» YOUR OBJECTIVE: For this exercise, reproduce the entries below exactly, but only from the line containing "D1: LED blue" through the line containing "IC16: AND 74HC08", both included.

» RECORDS SHOWN:
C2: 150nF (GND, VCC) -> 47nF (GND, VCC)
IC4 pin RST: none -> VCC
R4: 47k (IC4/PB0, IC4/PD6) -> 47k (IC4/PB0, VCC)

* * *

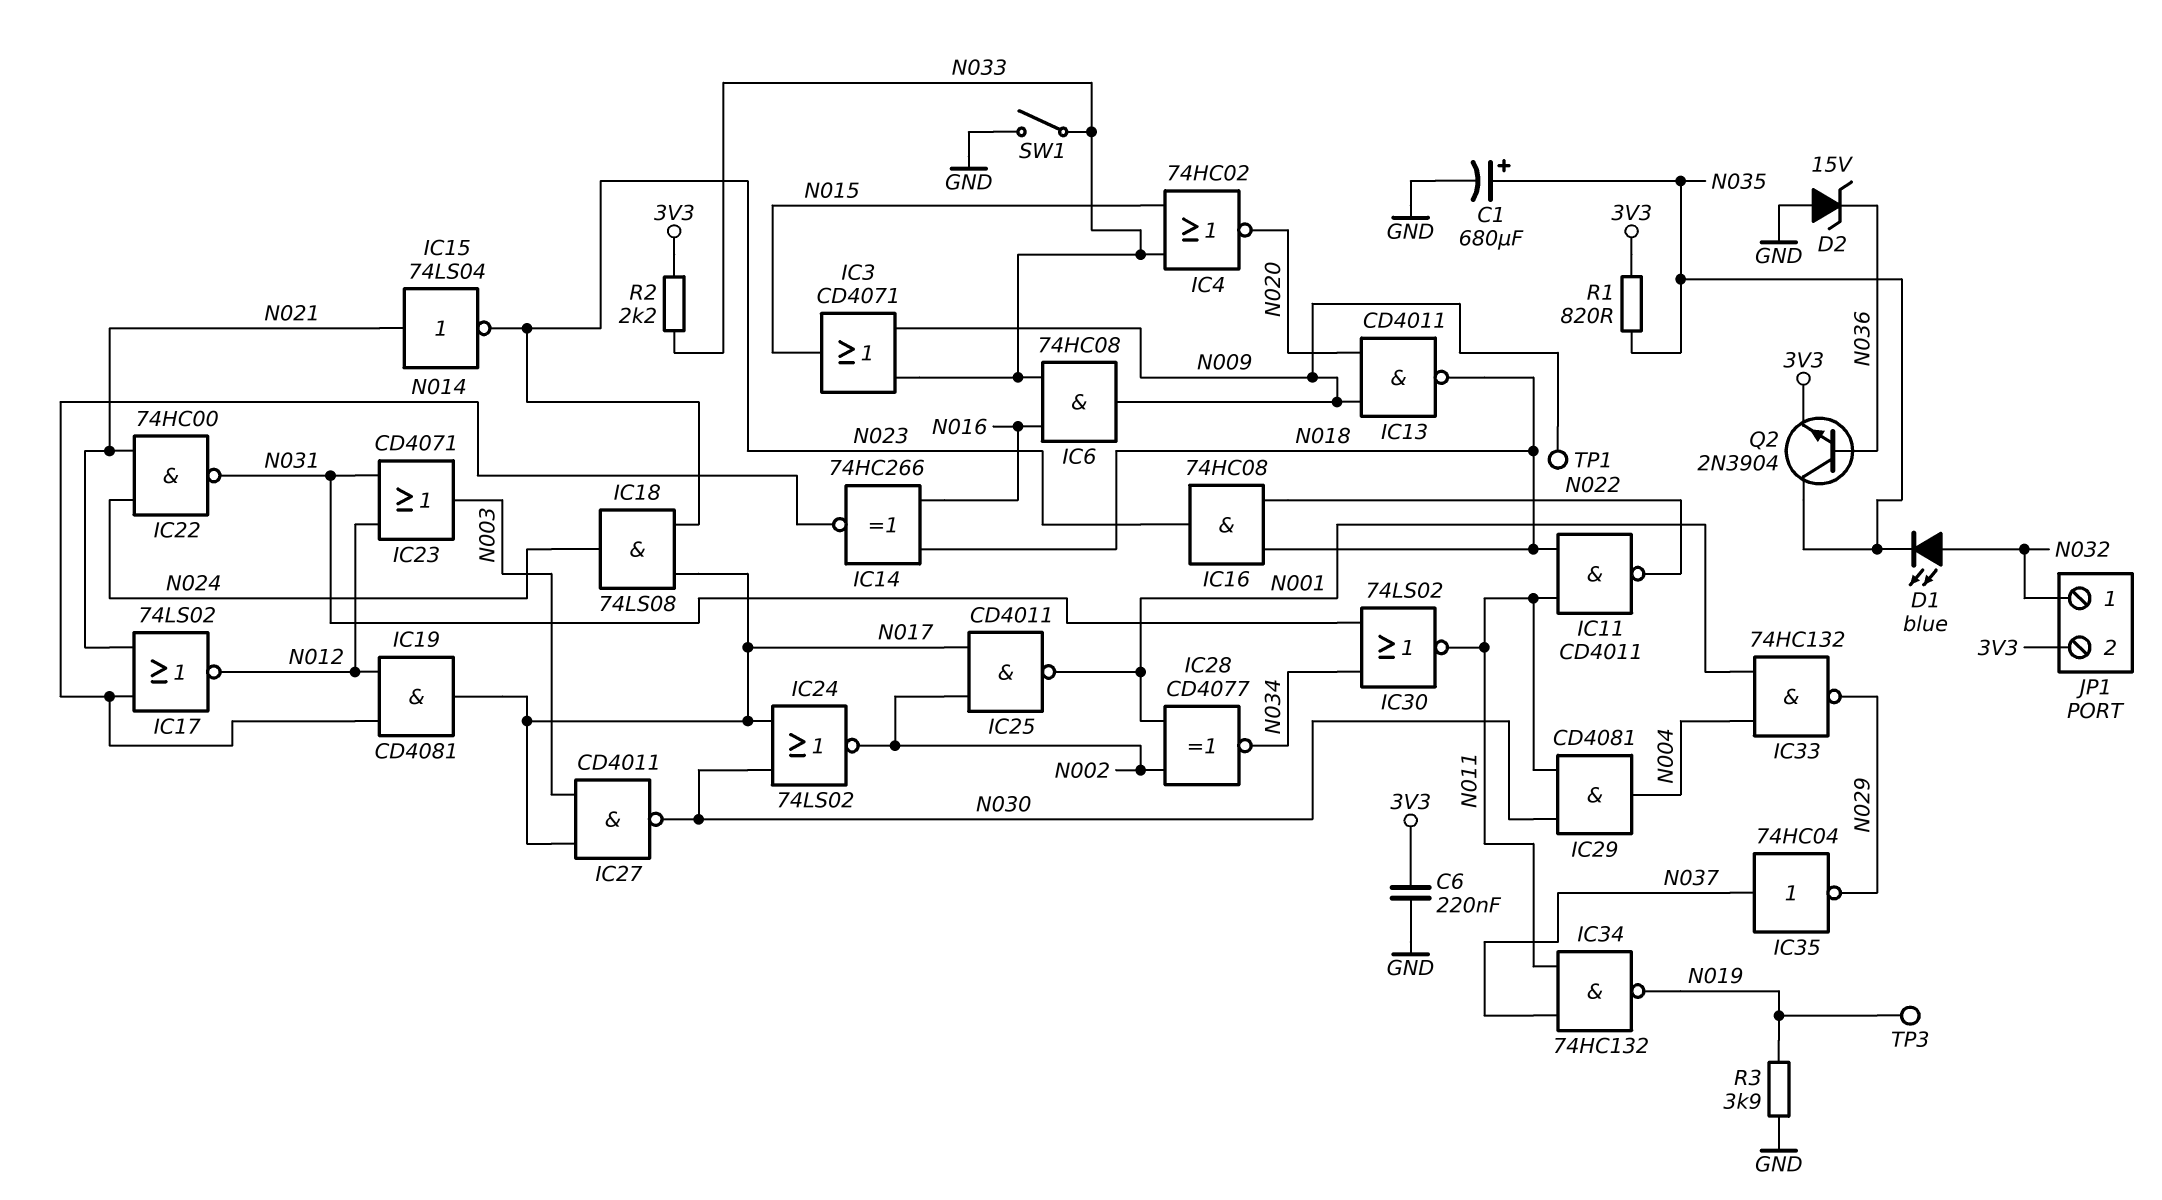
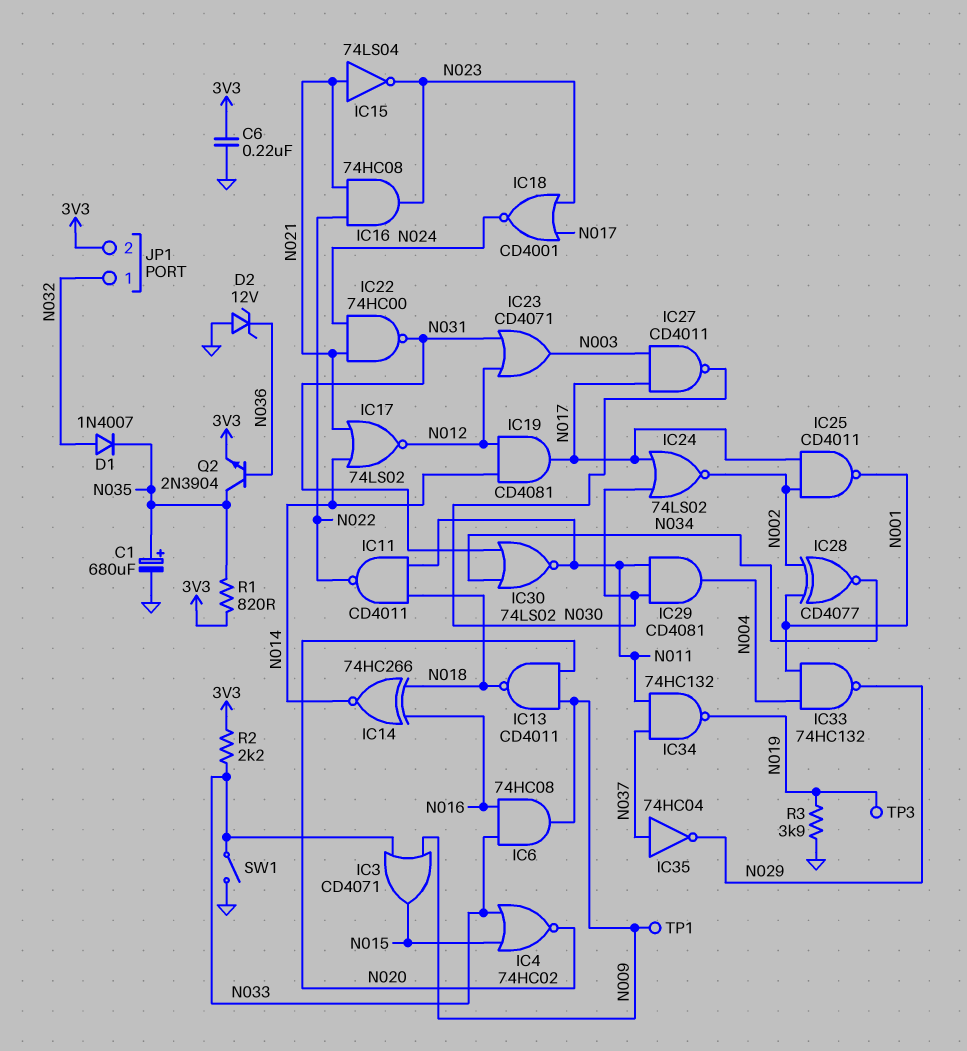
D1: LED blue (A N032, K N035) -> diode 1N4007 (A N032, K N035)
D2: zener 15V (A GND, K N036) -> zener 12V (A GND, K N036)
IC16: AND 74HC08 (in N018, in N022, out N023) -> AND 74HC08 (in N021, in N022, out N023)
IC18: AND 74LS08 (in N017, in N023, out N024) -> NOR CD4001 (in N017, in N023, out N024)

--

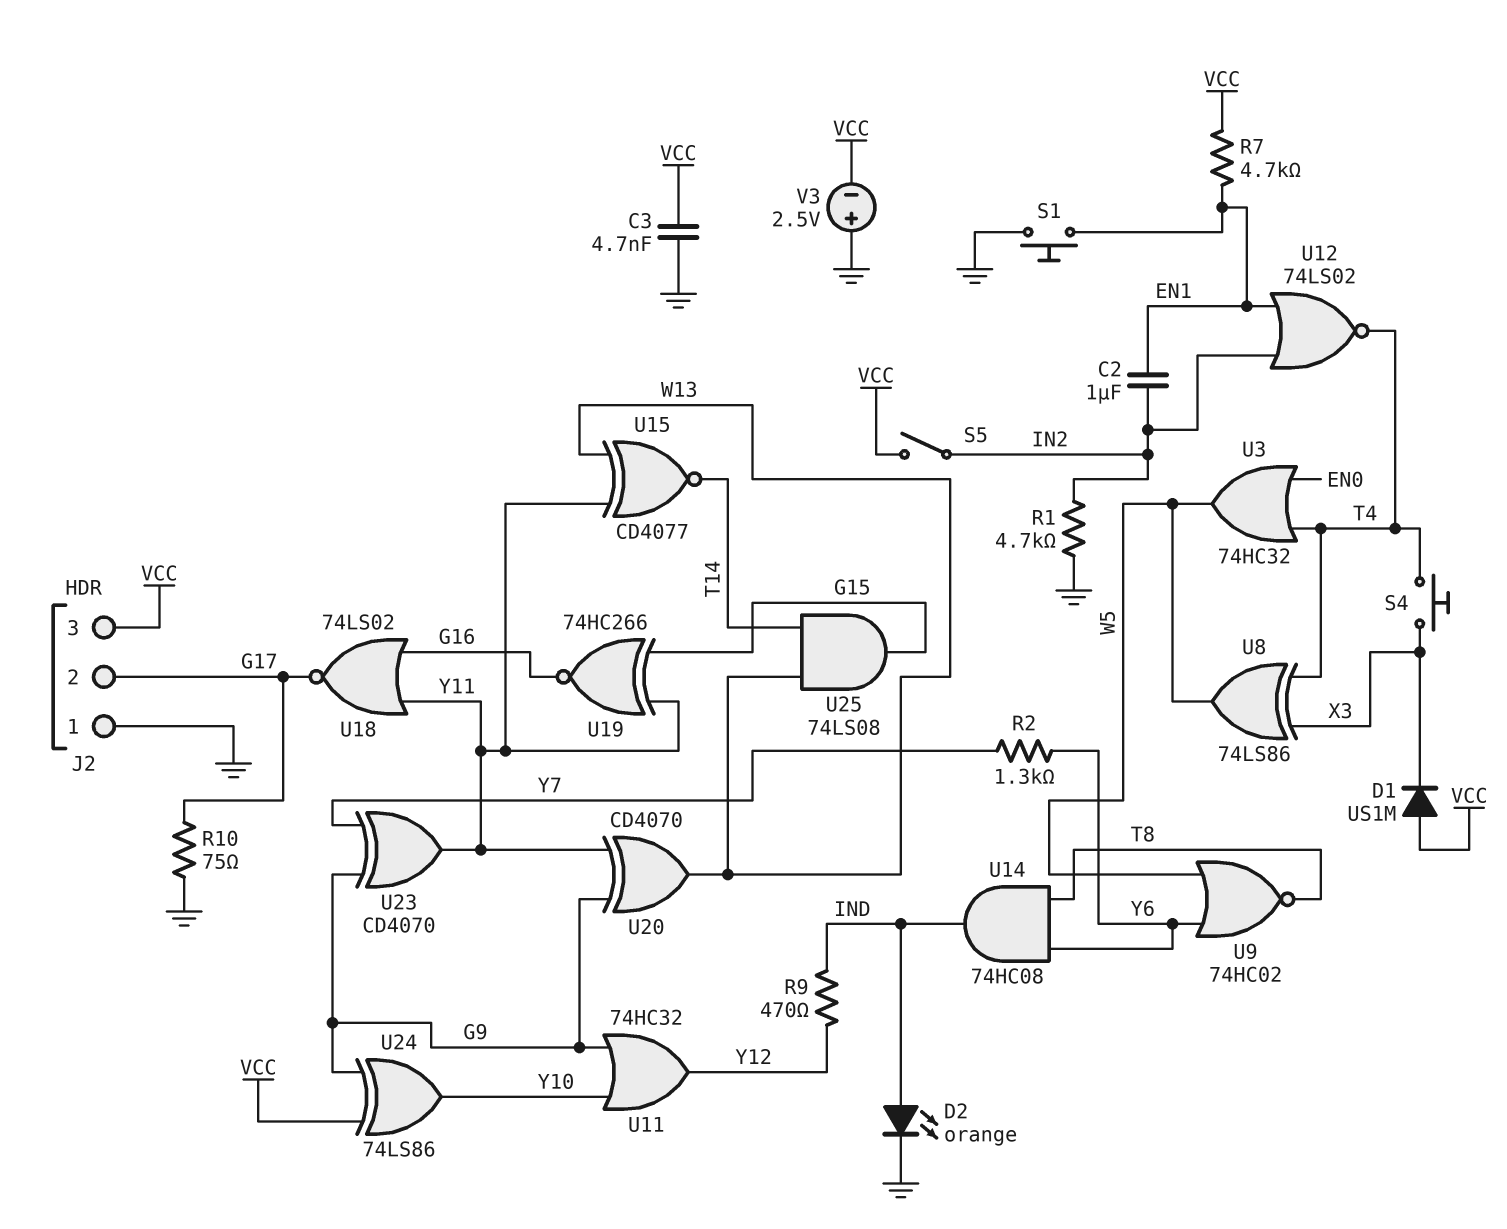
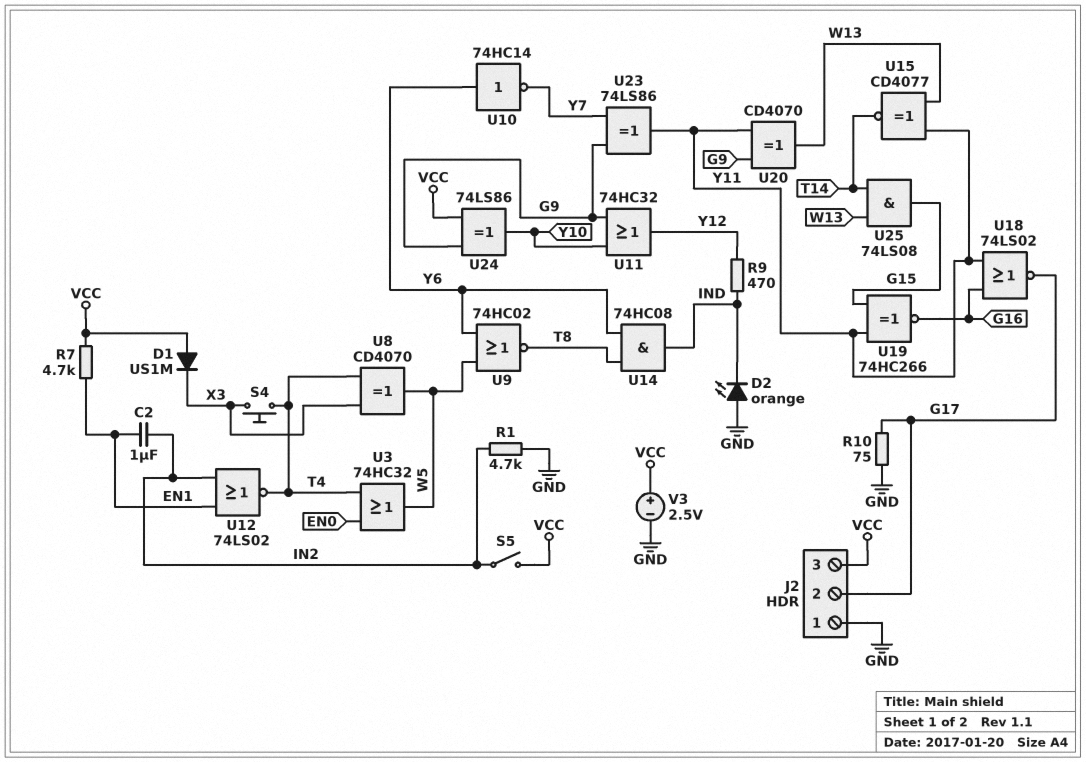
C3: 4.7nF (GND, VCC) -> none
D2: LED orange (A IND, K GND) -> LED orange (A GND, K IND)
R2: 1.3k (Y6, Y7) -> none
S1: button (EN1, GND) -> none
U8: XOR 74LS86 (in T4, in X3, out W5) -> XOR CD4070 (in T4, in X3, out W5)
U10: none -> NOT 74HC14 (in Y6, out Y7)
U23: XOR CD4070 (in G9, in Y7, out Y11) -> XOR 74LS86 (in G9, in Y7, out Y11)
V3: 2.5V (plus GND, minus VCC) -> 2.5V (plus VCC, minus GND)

» OUTPUT OF THE EXERCISE:
D1: LED blue (A N032, K N035) -> diode 1N4007 (A N032, K N035)
D2: zener 15V (A GND, K N036) -> zener 12V (A GND, K N036)
IC16: AND 74HC08 (in N018, in N022, out N023) -> AND 74HC08 (in N021, in N022, out N023)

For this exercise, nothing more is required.